WHAT TO DO>
Your copy should match the records exactly, except that no pictures appear in it.
START EXERCISE DATA
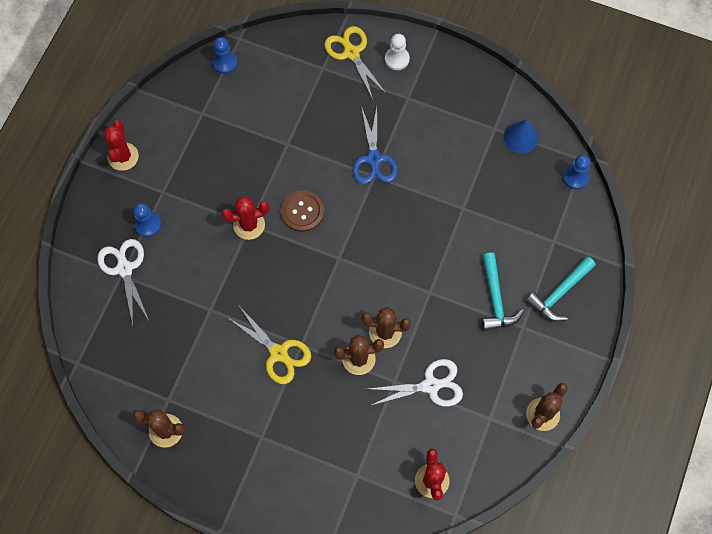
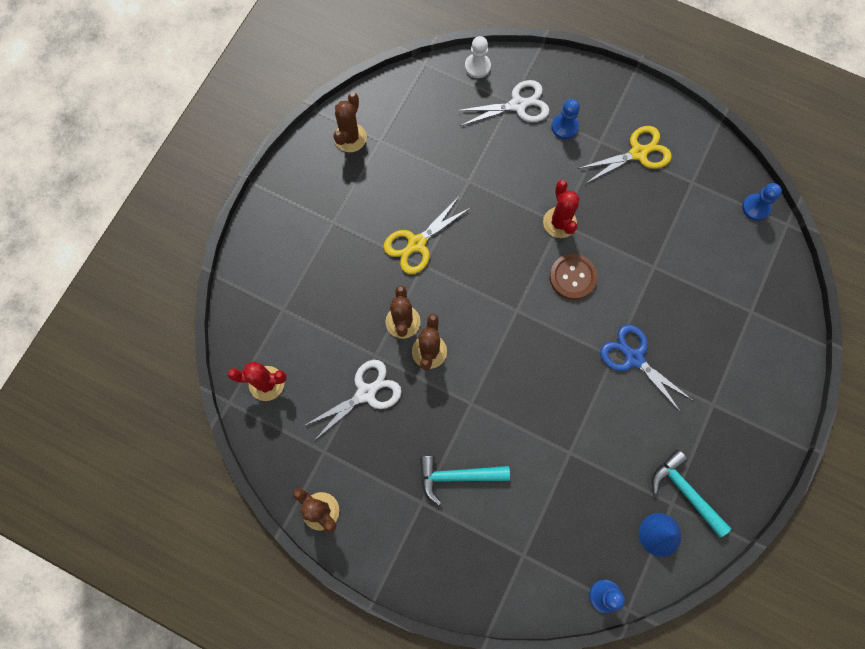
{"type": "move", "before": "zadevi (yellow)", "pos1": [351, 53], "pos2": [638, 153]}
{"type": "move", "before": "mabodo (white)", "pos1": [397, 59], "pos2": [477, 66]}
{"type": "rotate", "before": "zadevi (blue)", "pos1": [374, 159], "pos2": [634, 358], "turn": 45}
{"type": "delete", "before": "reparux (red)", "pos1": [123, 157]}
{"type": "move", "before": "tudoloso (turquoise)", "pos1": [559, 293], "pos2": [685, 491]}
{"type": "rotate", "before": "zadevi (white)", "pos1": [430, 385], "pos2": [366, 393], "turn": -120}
END EXERCISE DATA
EXERCISE RESULT>
{"type": "move", "before": "zadevi (yellow)", "pos1": [351, 53], "pos2": [638, 153]}
{"type": "move", "before": "mabodo (white)", "pos1": [397, 59], "pos2": [477, 66]}
{"type": "rotate", "before": "zadevi (blue)", "pos1": [374, 159], "pos2": [634, 358], "turn": 45}
{"type": "delete", "before": "reparux (red)", "pos1": [123, 157]}
{"type": "move", "before": "tudoloso (turquoise)", "pos1": [559, 293], "pos2": [685, 491]}
{"type": "rotate", "before": "zadevi (white)", "pos1": [430, 385], "pos2": [366, 393], "turn": -120}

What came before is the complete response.